### PROVIDED MATERIAL
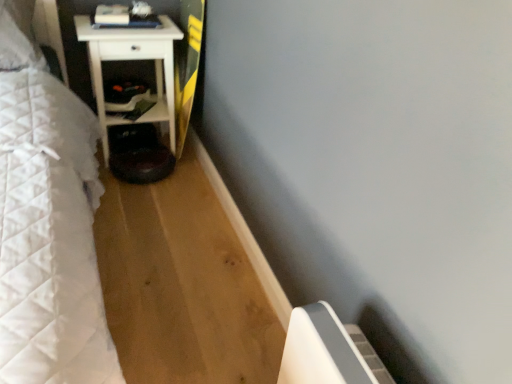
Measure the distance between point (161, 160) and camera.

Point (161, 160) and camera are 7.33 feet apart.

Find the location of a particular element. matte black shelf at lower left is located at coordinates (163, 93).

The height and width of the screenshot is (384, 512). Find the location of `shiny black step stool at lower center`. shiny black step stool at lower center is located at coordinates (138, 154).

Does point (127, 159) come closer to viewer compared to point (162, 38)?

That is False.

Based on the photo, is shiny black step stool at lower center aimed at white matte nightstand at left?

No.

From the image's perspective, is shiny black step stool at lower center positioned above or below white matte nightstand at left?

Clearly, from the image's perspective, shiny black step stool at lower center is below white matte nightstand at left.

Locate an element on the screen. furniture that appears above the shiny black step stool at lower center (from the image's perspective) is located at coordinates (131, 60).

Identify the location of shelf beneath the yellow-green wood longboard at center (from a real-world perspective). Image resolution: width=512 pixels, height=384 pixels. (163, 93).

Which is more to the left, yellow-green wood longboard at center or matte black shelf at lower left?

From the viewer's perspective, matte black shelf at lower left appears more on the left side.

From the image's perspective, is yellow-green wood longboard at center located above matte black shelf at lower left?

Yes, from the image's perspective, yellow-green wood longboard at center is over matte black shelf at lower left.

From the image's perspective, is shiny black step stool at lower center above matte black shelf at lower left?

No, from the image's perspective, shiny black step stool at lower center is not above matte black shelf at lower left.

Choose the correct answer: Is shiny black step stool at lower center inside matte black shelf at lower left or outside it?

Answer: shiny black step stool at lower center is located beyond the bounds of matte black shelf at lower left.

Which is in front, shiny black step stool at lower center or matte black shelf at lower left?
######
WHAT THE TASK REQUIRES: Rewrite the listing above with every "shiny black step stool" changed to "glossy black step stool" and everything else left the same. Leave out the pictures.

EXERCISE ANSWER:
Measure the distance between point (161, 160) and camera.

Point (161, 160) and camera are 7.33 feet apart.

Find the location of a particular element. matte black shelf at lower left is located at coordinates (163, 93).

The height and width of the screenshot is (384, 512). Find the location of `glossy black step stool at lower center`. glossy black step stool at lower center is located at coordinates (138, 154).

Does point (127, 159) come closer to viewer compared to point (162, 38)?

That is False.

Based on the photo, is glossy black step stool at lower center aimed at white matte nightstand at left?

No.

From the image's perspective, is glossy black step stool at lower center positioned above or below white matte nightstand at left?

Clearly, from the image's perspective, glossy black step stool at lower center is below white matte nightstand at left.

Locate an element on the screen. furniture that appears above the glossy black step stool at lower center (from the image's perspective) is located at coordinates (131, 60).

Identify the location of shelf beneath the yellow-green wood longboard at center (from a real-world perspective). Image resolution: width=512 pixels, height=384 pixels. (163, 93).

Which is more to the left, yellow-green wood longboard at center or matte black shelf at lower left?

From the viewer's perspective, matte black shelf at lower left appears more on the left side.

From the image's perspective, is yellow-green wood longboard at center located above matte black shelf at lower left?

Yes, from the image's perspective, yellow-green wood longboard at center is over matte black shelf at lower left.

From the image's perspective, is glossy black step stool at lower center above matte black shelf at lower left?

No, from the image's perspective, glossy black step stool at lower center is not above matte black shelf at lower left.

Choose the correct answer: Is glossy black step stool at lower center inside matte black shelf at lower left or outside it?

Answer: glossy black step stool at lower center is located beyond the bounds of matte black shelf at lower left.

Which is in front, glossy black step stool at lower center or matte black shelf at lower left?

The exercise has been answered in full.